Task goal:
I'd like every record written out again, exactly as it is.

----- Given data

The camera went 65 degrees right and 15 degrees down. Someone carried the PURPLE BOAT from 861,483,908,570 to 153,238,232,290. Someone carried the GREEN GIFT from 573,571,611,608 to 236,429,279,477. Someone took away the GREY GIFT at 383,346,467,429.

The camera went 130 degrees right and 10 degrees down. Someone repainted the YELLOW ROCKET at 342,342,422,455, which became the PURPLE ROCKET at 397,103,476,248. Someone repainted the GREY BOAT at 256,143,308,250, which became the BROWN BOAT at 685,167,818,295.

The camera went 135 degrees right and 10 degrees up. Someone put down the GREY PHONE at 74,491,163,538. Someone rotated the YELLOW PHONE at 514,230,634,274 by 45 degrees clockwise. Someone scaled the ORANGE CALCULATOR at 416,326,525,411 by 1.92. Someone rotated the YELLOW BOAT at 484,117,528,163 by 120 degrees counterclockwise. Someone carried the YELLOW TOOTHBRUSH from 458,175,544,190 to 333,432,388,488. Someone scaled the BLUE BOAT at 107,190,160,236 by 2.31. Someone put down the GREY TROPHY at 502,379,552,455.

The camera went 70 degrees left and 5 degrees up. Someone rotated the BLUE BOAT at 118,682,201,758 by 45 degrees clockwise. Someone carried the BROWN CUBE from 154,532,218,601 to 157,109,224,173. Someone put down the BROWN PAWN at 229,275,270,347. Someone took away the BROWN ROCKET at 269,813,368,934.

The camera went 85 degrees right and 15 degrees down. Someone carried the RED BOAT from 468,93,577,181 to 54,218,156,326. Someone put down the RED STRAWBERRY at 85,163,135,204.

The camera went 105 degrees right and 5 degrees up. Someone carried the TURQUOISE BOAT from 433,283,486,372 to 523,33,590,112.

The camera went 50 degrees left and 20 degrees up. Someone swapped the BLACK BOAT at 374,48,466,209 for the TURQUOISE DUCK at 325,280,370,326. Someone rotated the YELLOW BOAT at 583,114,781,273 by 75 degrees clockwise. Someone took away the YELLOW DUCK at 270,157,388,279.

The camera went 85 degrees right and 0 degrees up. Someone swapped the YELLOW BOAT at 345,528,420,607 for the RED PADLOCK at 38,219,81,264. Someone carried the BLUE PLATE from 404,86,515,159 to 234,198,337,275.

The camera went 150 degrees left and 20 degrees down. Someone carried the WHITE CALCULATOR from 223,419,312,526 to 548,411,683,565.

----------

Exercise output:
The camera went 65 degrees right and 15 degrees down. Someone carried the PURPLE BOAT from 861,483,908,570 to 153,238,232,290. Someone carried the GREEN GIFT from 573,571,611,608 to 236,429,279,477. Someone took away the GREY GIFT at 383,346,467,429.

The camera went 130 degrees right and 10 degrees down. Someone repainted the YELLOW ROCKET at 342,342,422,455, which became the PURPLE ROCKET at 397,103,476,248. Someone repainted the GREY BOAT at 256,143,308,250, which became the BROWN BOAT at 685,167,818,295.

The camera went 135 degrees right and 10 degrees up. Someone put down the GREY PHONE at 74,491,163,538. Someone rotated the YELLOW PHONE at 514,230,634,274 by 45 degrees clockwise. Someone scaled the ORANGE CALCULATOR at 416,326,525,411 by 1.92. Someone rotated the YELLOW BOAT at 484,117,528,163 by 120 degrees counterclockwise. Someone carried the YELLOW TOOTHBRUSH from 458,175,544,190 to 333,432,388,488. Someone scaled the BLUE BOAT at 107,190,160,236 by 2.31. Someone put down the GREY TROPHY at 502,379,552,455.

The camera went 70 degrees left and 5 degrees up. Someone rotated the BLUE BOAT at 118,682,201,758 by 45 degrees clockwise. Someone carried the BROWN CUBE from 154,532,218,601 to 157,109,224,173. Someone put down the BROWN PAWN at 229,275,270,347. Someone took away the BROWN ROCKET at 269,813,368,934.

The camera went 85 degrees right and 15 degrees down. Someone carried the RED BOAT from 468,93,577,181 to 54,218,156,326. Someone put down the RED STRAWBERRY at 85,163,135,204.

The camera went 105 degrees right and 5 degrees up. Someone carried the TURQUOISE BOAT from 433,283,486,372 to 523,33,590,112.

The camera went 50 degrees left and 20 degrees up. Someone swapped the BLACK BOAT at 374,48,466,209 for the TURQUOISE DUCK at 325,280,370,326. Someone rotated the YELLOW BOAT at 583,114,781,273 by 75 degrees clockwise. Someone took away the YELLOW DUCK at 270,157,388,279.

The camera went 85 degrees right and 0 degrees up. Someone swapped the YELLOW BOAT at 345,528,420,607 for the RED PADLOCK at 38,219,81,264. Someone carried the BLUE PLATE from 404,86,515,159 to 234,198,337,275.

The camera went 150 degrees left and 20 degrees down. Someone carried the WHITE CALCULATOR from 223,419,312,526 to 548,411,683,565.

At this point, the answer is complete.